*** Data for this exercise ***

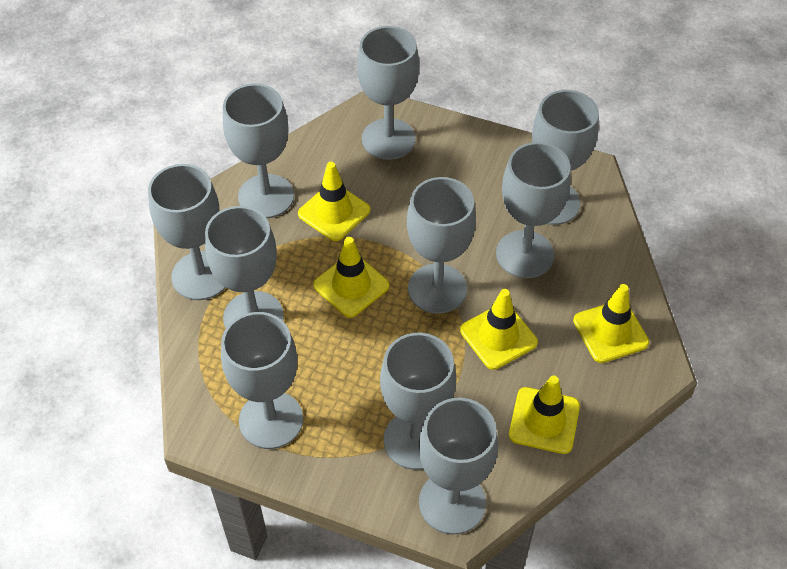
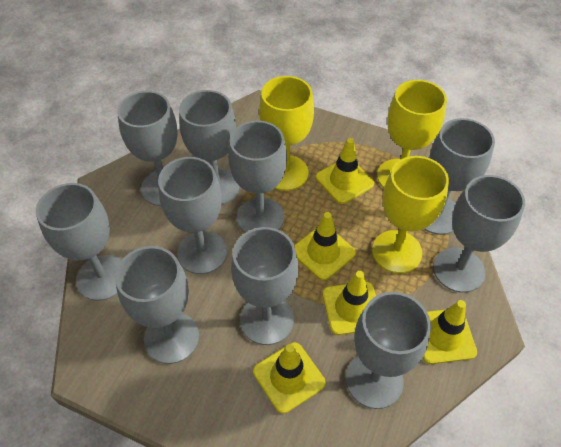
yellow goblet: 0 -> 3

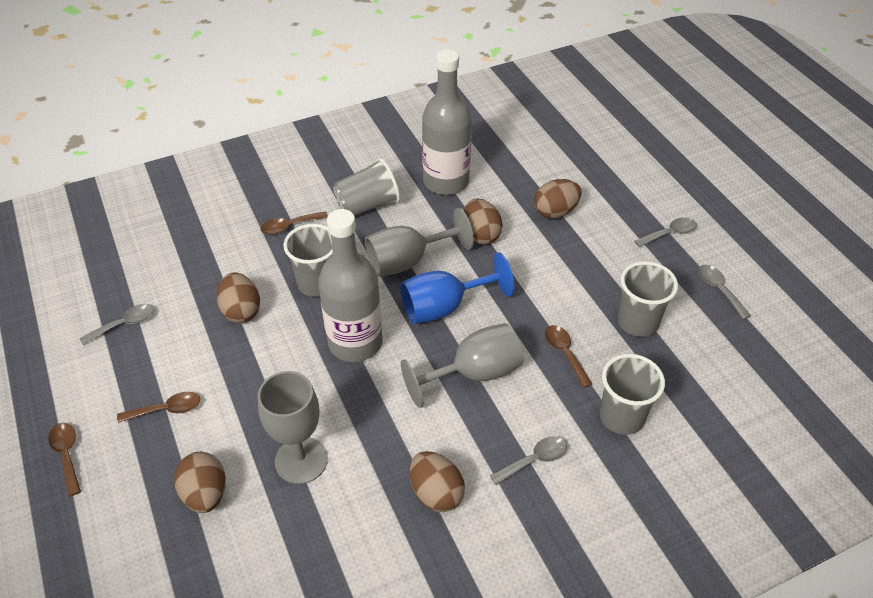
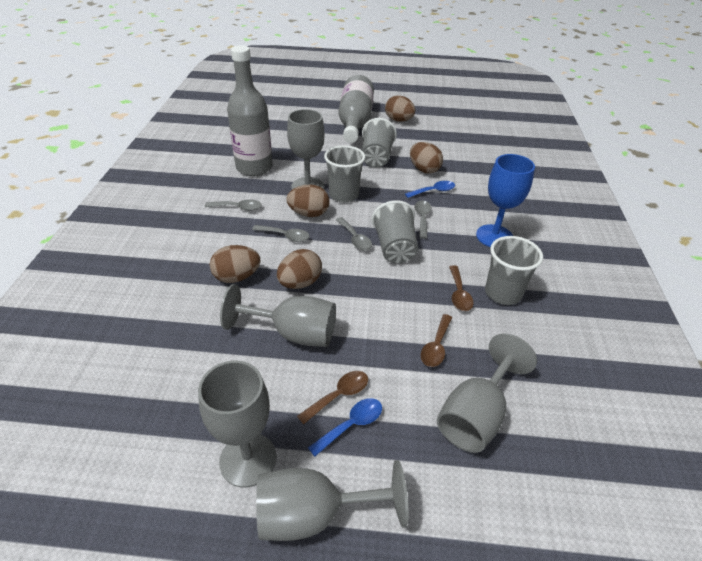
blue spoon: 0 -> 2
brown spoon: 4 -> 3
grey goblet: 3 -> 5

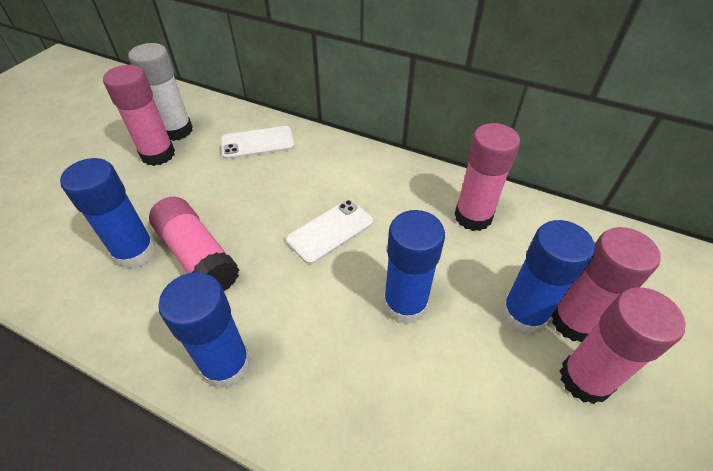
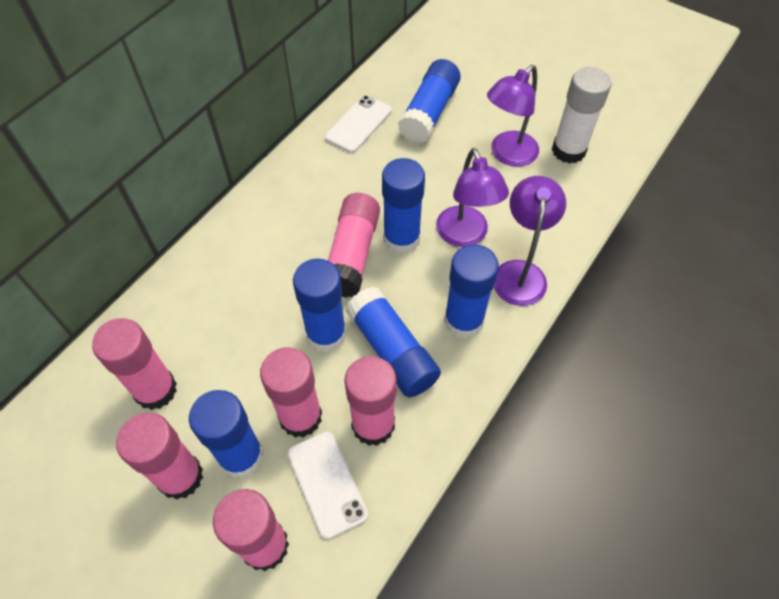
blue glue stick: 4 -> 6
pink glue stick: 5 -> 6
purple lamp: 0 -> 3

*** End of Data for this exercise ***

▶ _Assignment_
Would you copy out every line of the data above exactly, minus the pictures?

▶ _Task solution_
yellow goblet: 0 -> 3

blue spoon: 0 -> 2
brown spoon: 4 -> 3
grey goblet: 3 -> 5

blue glue stick: 4 -> 6
pink glue stick: 5 -> 6
purple lamp: 0 -> 3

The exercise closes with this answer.